Entries provided:
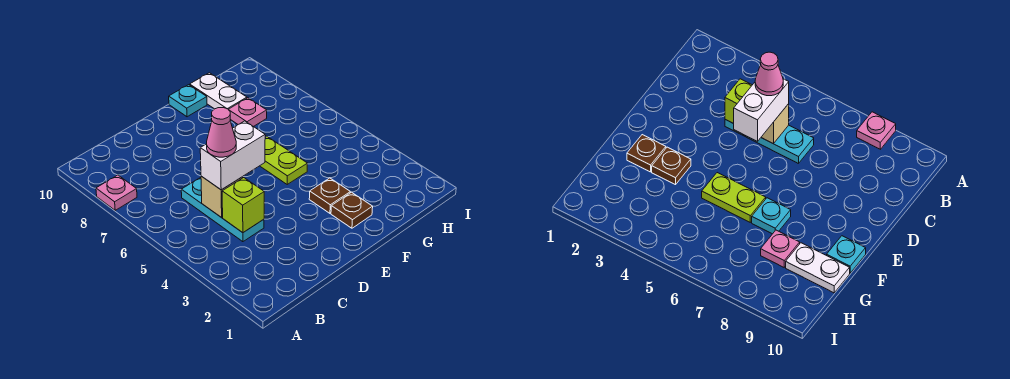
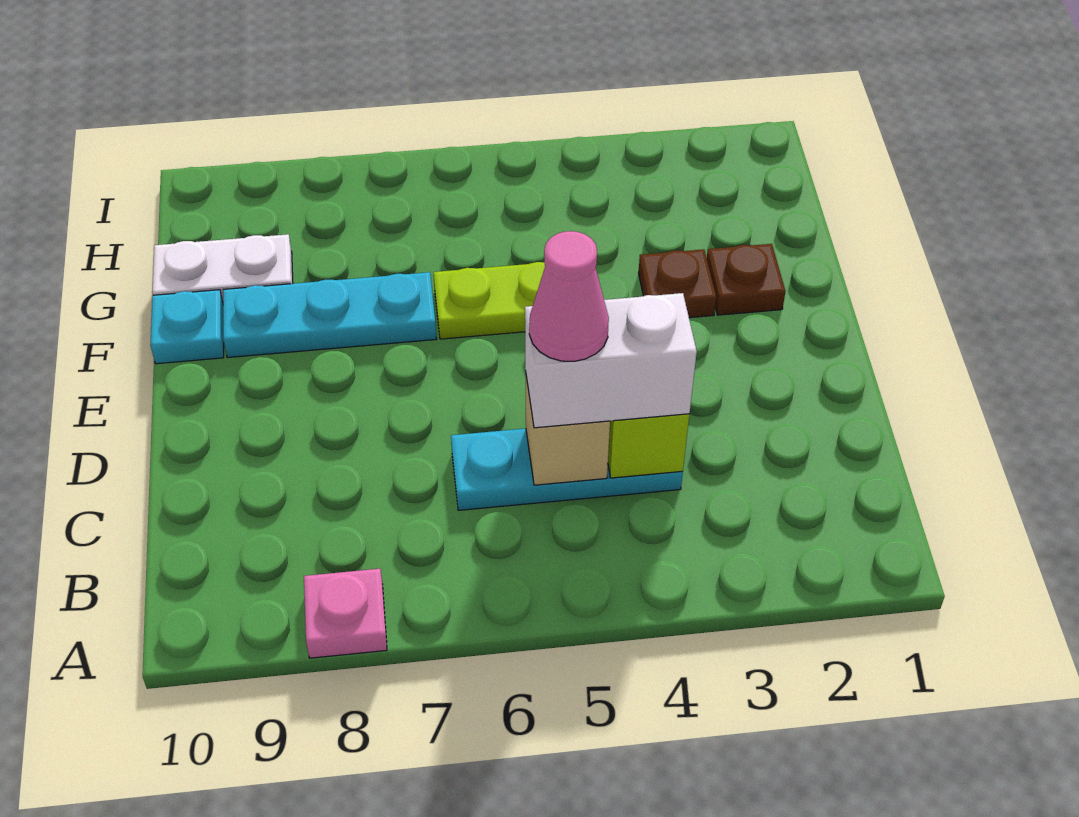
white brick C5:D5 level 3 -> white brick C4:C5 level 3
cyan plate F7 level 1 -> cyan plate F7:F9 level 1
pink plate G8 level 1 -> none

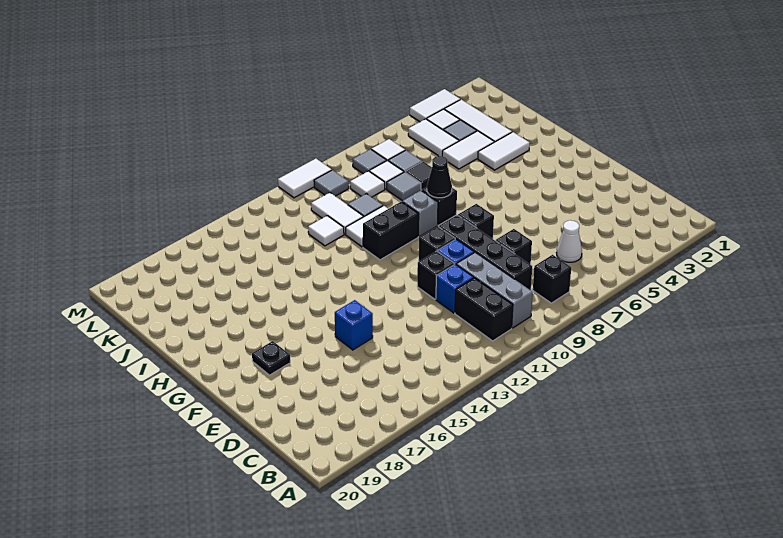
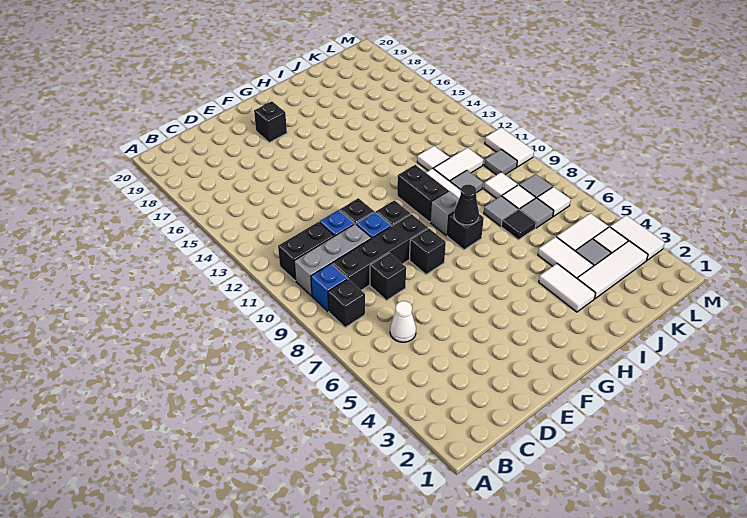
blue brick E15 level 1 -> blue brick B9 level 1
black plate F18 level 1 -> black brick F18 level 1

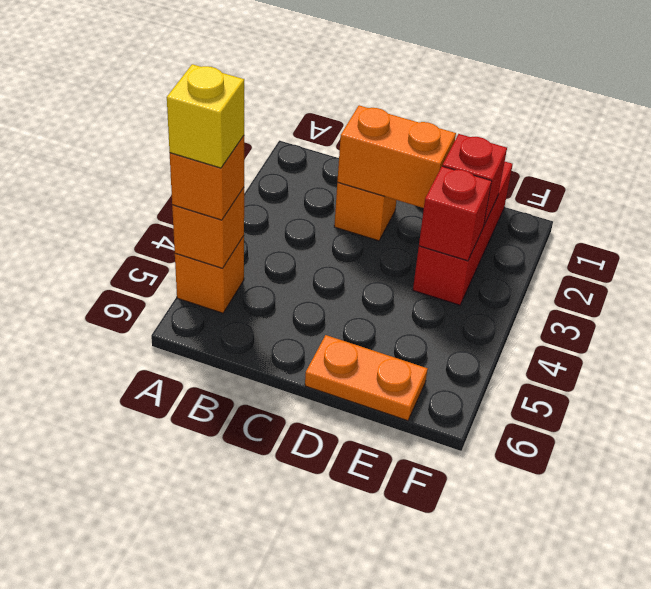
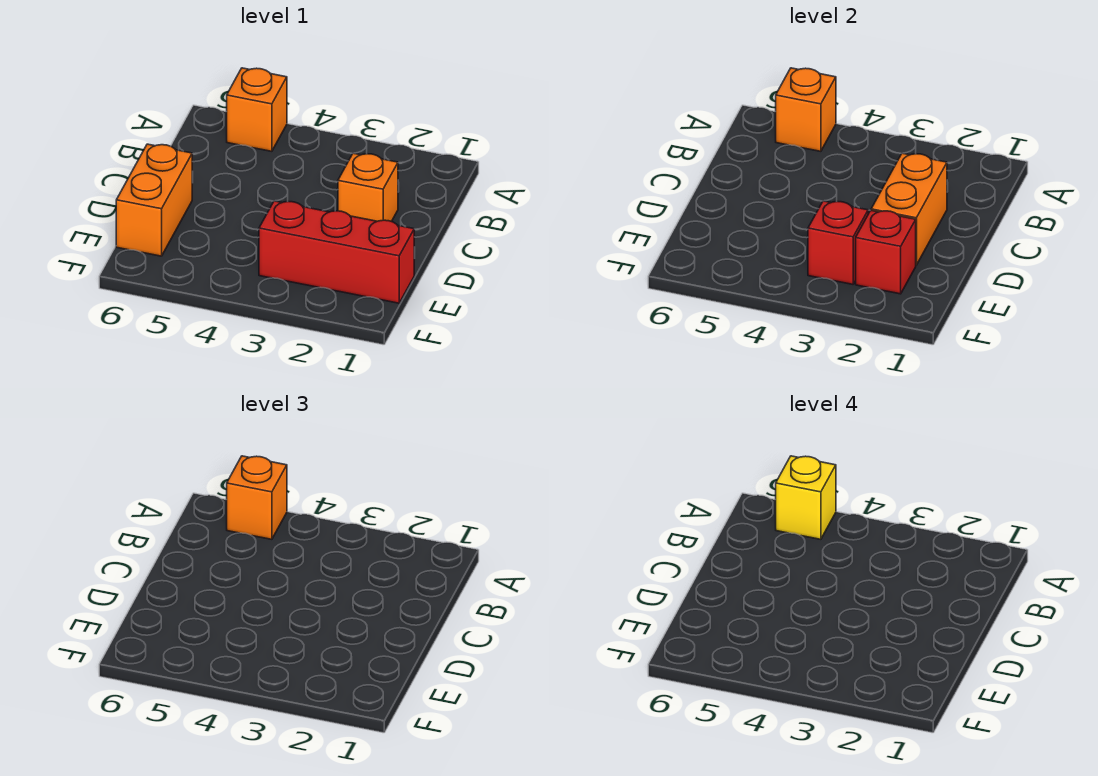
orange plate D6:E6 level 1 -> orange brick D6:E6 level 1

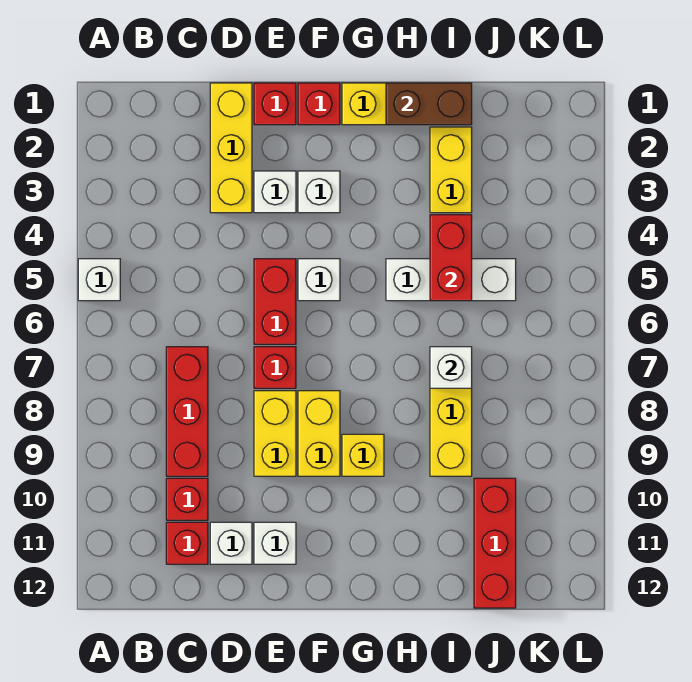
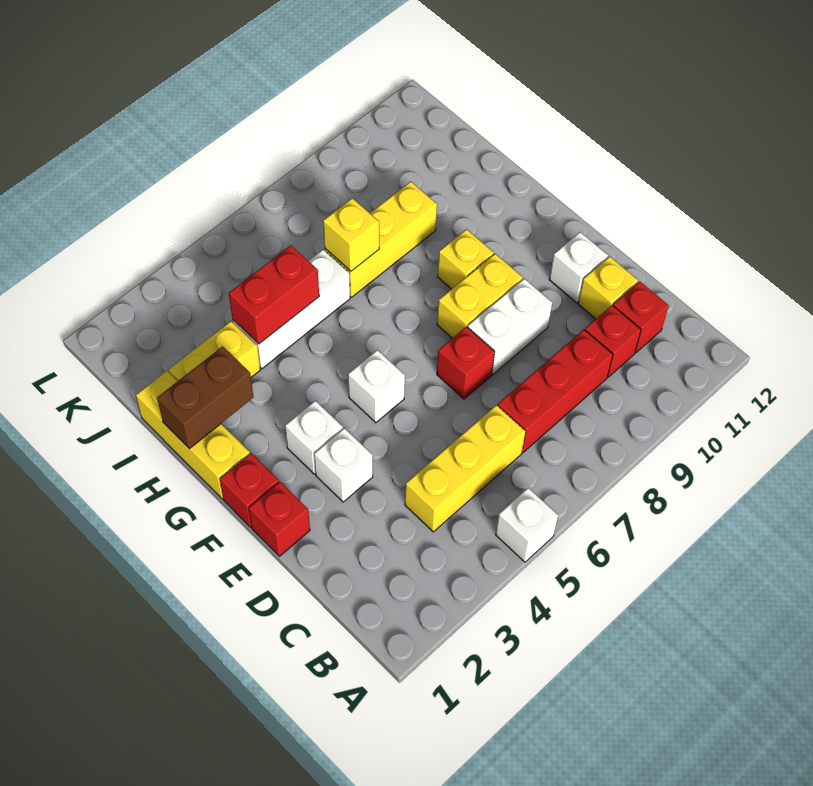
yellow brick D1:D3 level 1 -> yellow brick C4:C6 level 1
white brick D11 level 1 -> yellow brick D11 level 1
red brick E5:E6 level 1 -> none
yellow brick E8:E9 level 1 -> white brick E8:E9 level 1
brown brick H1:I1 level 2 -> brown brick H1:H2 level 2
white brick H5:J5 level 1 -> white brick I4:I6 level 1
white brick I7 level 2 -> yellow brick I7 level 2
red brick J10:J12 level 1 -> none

* * *

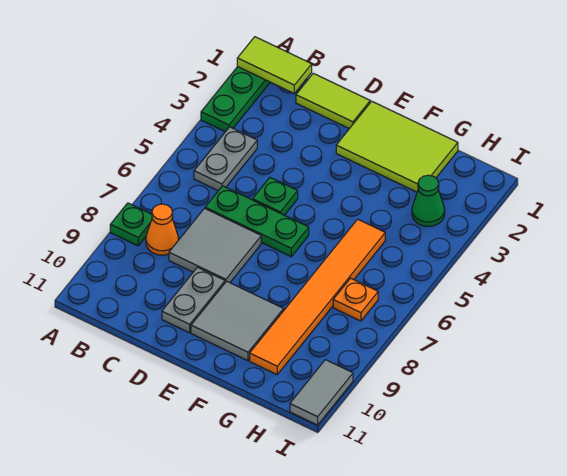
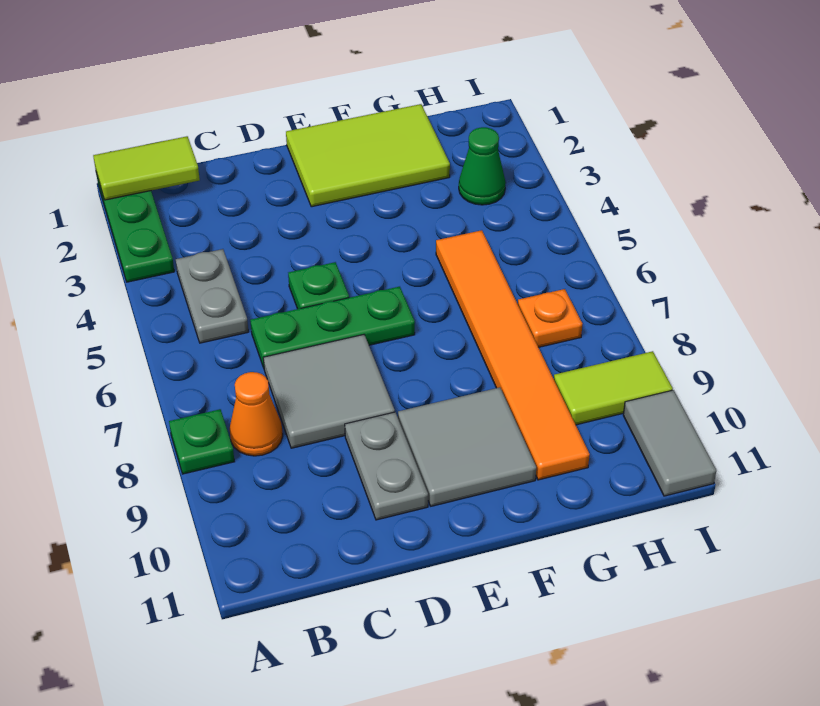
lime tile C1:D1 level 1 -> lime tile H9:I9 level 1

--

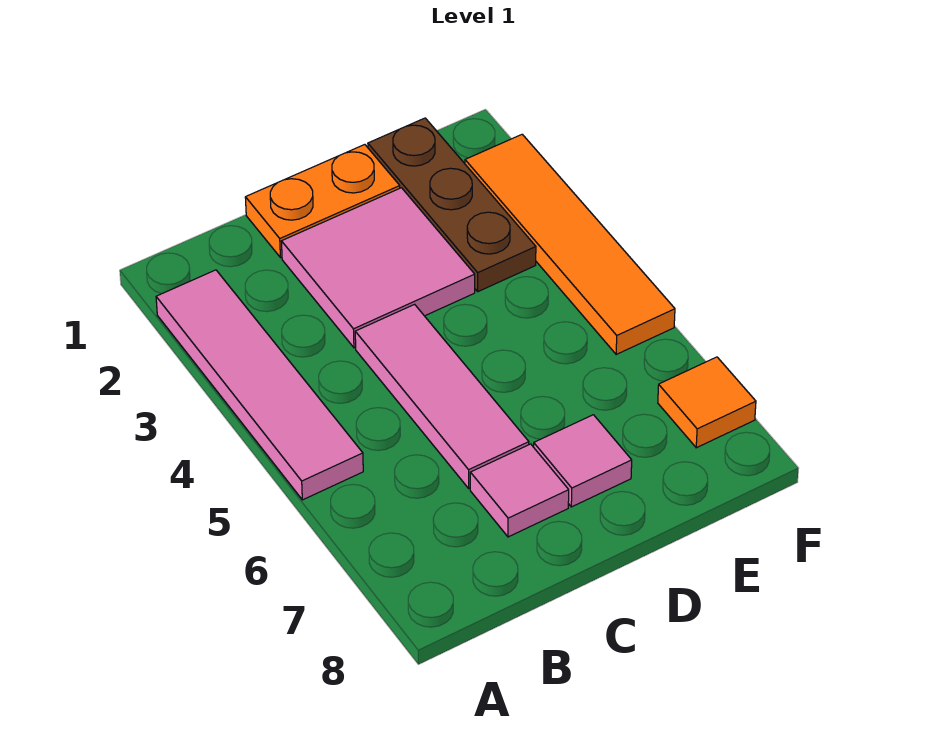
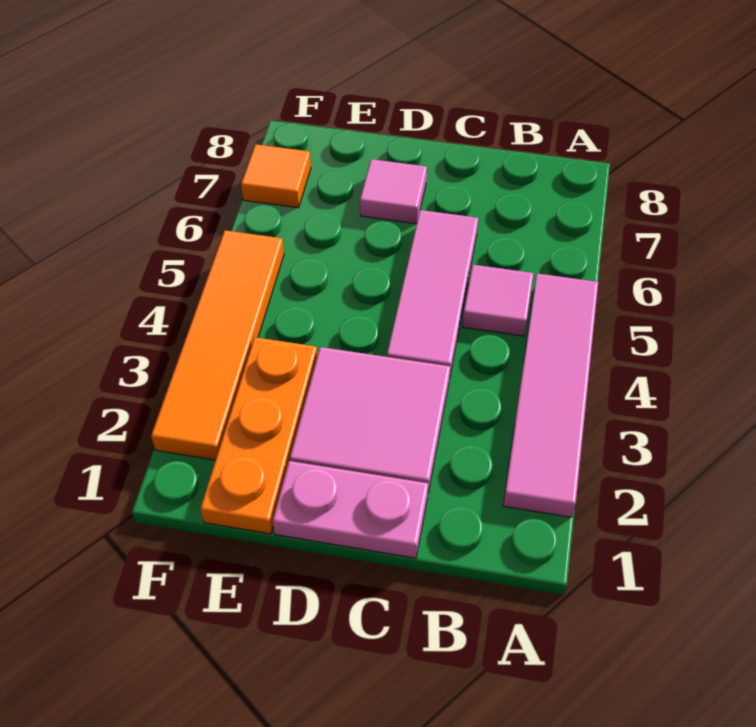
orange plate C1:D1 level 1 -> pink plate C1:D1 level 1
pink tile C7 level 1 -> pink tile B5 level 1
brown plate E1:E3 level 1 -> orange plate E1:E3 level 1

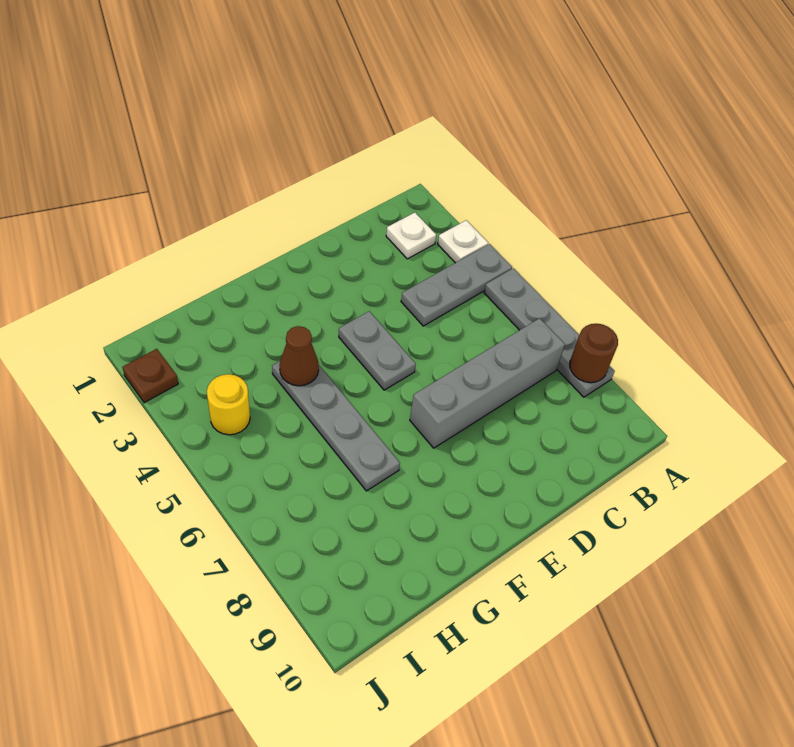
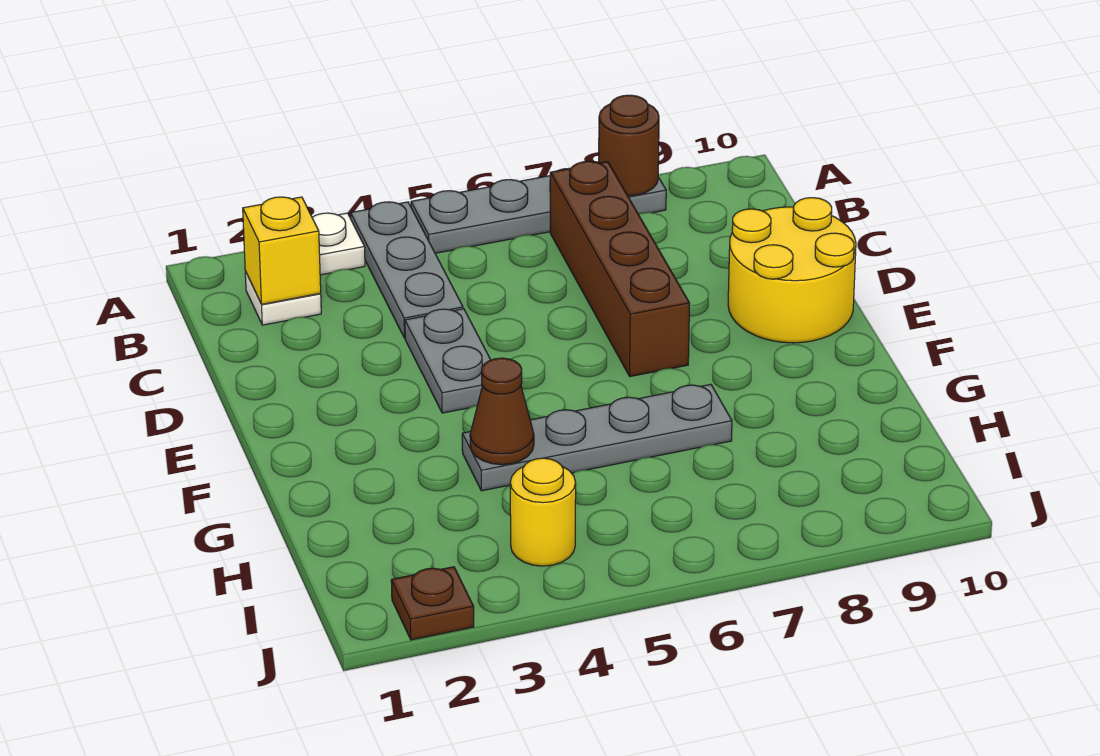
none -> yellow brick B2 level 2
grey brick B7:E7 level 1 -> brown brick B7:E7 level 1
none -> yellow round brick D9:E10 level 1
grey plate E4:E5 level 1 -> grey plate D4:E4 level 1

Assignment: In the records above, everything from the line with "pink plate G8 level 1 -> none" down to the line with "red brick J10:J12 level 1 -> none" must be duplicated exactly, both lines kept. Leave no pictures in.

Task result:
pink plate G8 level 1 -> none

blue brick E15 level 1 -> blue brick B9 level 1
black plate F18 level 1 -> black brick F18 level 1

orange plate D6:E6 level 1 -> orange brick D6:E6 level 1

yellow brick D1:D3 level 1 -> yellow brick C4:C6 level 1
white brick D11 level 1 -> yellow brick D11 level 1
red brick E5:E6 level 1 -> none
yellow brick E8:E9 level 1 -> white brick E8:E9 level 1
brown brick H1:I1 level 2 -> brown brick H1:H2 level 2
white brick H5:J5 level 1 -> white brick I4:I6 level 1
white brick I7 level 2 -> yellow brick I7 level 2
red brick J10:J12 level 1 -> none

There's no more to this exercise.